◆ TASK BRIEF: When the line containing "296, 320, 418]" appears in the data below, begin copying there and stop only after the line containing "75 degrees counterclockwise".

◆ RECORDS FOR THIS EXERCISE:

################

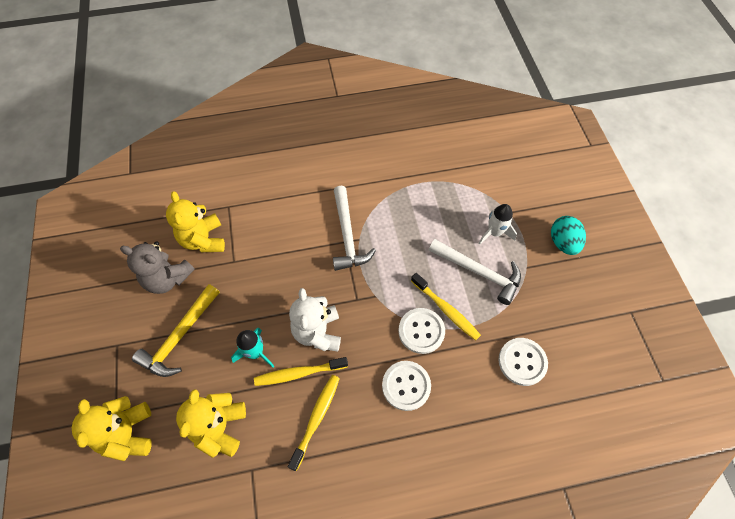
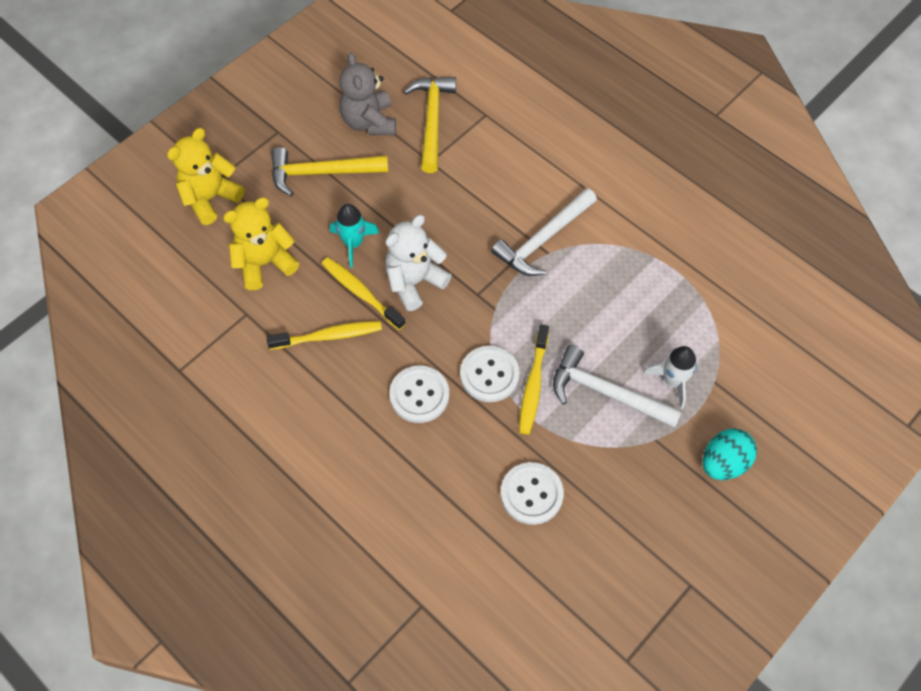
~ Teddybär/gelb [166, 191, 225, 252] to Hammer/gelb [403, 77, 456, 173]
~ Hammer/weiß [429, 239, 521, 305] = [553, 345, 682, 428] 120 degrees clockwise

################

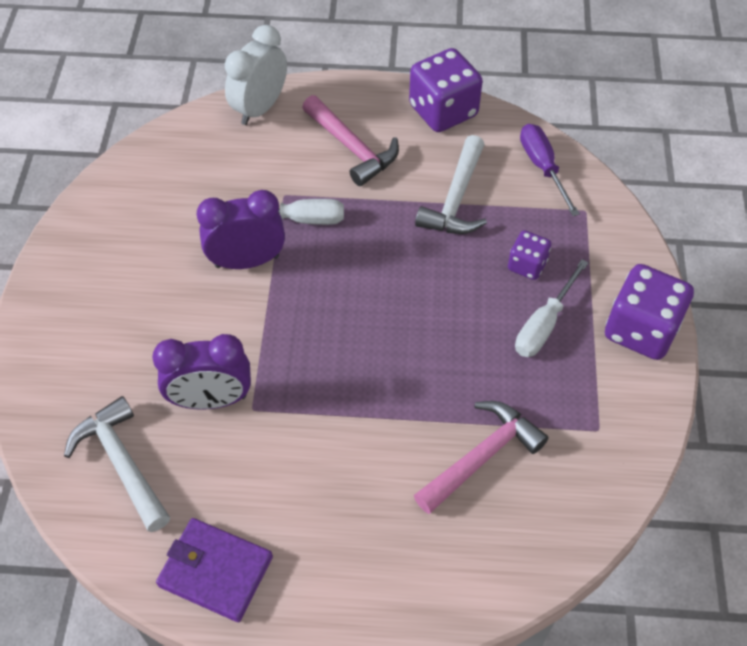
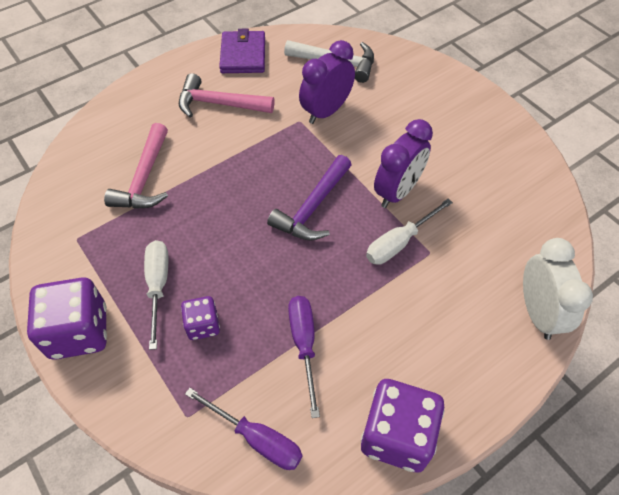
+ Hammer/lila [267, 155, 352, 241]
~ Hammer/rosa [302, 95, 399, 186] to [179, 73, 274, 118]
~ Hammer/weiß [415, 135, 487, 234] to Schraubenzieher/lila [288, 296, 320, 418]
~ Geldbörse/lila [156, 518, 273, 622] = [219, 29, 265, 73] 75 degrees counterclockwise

################

◆ FINAL ANSWER:
~ Hammer/weiß [415, 135, 487, 234] to Schraubenzieher/lila [288, 296, 320, 418]
~ Geldbörse/lila [156, 518, 273, 622] = [219, 29, 265, 73] 75 degrees counterclockwise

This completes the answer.